# [WORK TO DO]
Repeat, without any change, the entries presented below.

▬▬▬▬▬▬▬▬▬▬

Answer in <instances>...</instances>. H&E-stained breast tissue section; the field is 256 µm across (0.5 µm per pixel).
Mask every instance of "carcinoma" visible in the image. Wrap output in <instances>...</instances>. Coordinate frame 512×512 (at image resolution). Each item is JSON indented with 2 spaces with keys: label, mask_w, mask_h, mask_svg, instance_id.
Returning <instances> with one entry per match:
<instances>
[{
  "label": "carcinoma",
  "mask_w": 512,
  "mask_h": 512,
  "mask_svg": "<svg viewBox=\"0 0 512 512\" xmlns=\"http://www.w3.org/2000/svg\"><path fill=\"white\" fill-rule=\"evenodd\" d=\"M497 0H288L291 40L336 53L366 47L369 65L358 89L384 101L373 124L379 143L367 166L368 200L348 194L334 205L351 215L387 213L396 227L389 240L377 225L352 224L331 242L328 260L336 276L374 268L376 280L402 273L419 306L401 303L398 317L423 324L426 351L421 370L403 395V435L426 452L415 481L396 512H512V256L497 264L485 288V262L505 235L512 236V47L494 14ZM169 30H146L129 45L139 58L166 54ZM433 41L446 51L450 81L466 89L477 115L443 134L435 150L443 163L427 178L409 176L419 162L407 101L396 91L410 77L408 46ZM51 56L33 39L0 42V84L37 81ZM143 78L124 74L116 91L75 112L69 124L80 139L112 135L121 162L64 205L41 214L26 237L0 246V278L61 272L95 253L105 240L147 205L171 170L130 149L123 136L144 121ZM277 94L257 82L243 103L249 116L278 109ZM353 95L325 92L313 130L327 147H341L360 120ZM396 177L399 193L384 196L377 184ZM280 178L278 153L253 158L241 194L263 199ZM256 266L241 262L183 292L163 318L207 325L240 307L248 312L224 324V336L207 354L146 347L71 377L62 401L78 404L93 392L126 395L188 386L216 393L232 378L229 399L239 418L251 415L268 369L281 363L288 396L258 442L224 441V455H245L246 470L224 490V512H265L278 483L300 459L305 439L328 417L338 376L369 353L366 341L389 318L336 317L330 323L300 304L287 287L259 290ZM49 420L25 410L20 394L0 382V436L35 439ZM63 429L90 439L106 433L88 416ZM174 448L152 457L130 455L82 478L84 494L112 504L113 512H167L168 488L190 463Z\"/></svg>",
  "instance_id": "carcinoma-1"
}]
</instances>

▬▬▬▬▬▬▬▬▬▬

# [EXERCISE ANSWER]
Answer in <instances>...</instances>. H&E-stained breast tissue section; the field is 256 µm across (0.5 µm per pixel).
Mask every instance of "carcinoma" visible in the image. Wrap output in <instances>...</instances>. Coordinate frame 512×512 (at image resolution). Each item is JSON indented with 2 spaces with keys: label, mask_w, mask_h, mask_svg, instance_id.
Returning <instances> with one entry per match:
<instances>
[{
  "label": "carcinoma",
  "mask_w": 512,
  "mask_h": 512,
  "mask_svg": "<svg viewBox=\"0 0 512 512\" xmlns=\"http://www.w3.org/2000/svg\"><path fill=\"white\" fill-rule=\"evenodd\" d=\"M497 0H288L291 40L336 53L366 47L369 65L358 89L384 101L373 124L379 143L367 166L368 200L348 194L334 205L351 215L387 213L396 227L389 240L377 225L352 224L331 242L328 260L336 276L374 268L376 280L402 273L419 306L401 303L398 317L423 324L426 351L421 370L403 395V435L426 452L415 481L396 512H512V256L497 264L485 288V262L505 235L512 236V47L494 14ZM169 30H146L129 45L139 58L166 54ZM433 41L446 51L450 81L466 89L477 115L443 134L435 150L443 163L427 178L409 176L419 162L407 101L396 91L410 77L408 46ZM51 56L33 39L0 42V84L37 81ZM143 78L124 74L116 91L75 112L69 124L80 139L112 135L121 162L64 205L41 214L26 237L0 246V278L61 272L95 253L105 240L147 205L171 170L130 149L123 136L144 121ZM277 94L257 82L243 103L249 116L278 109ZM353 95L325 92L313 130L327 147H341L360 120ZM396 177L399 193L384 196L377 184ZM280 178L278 153L253 158L241 194L263 199ZM256 266L241 262L183 292L163 318L207 325L240 307L248 312L224 324V336L207 354L146 347L71 377L62 401L78 404L93 392L126 395L188 386L216 393L232 378L229 399L239 418L251 415L268 369L281 363L288 396L258 442L224 441V455H245L246 470L224 490V512H265L278 483L300 459L305 439L328 417L338 376L369 353L366 341L389 318L336 317L330 323L300 304L287 287L259 290ZM49 420L25 410L20 394L0 382V436L35 439ZM63 429L90 439L106 433L88 416ZM174 448L152 457L130 455L82 478L84 494L112 504L113 512H167L168 488L190 463Z\"/></svg>",
  "instance_id": "carcinoma-1"
}]
</instances>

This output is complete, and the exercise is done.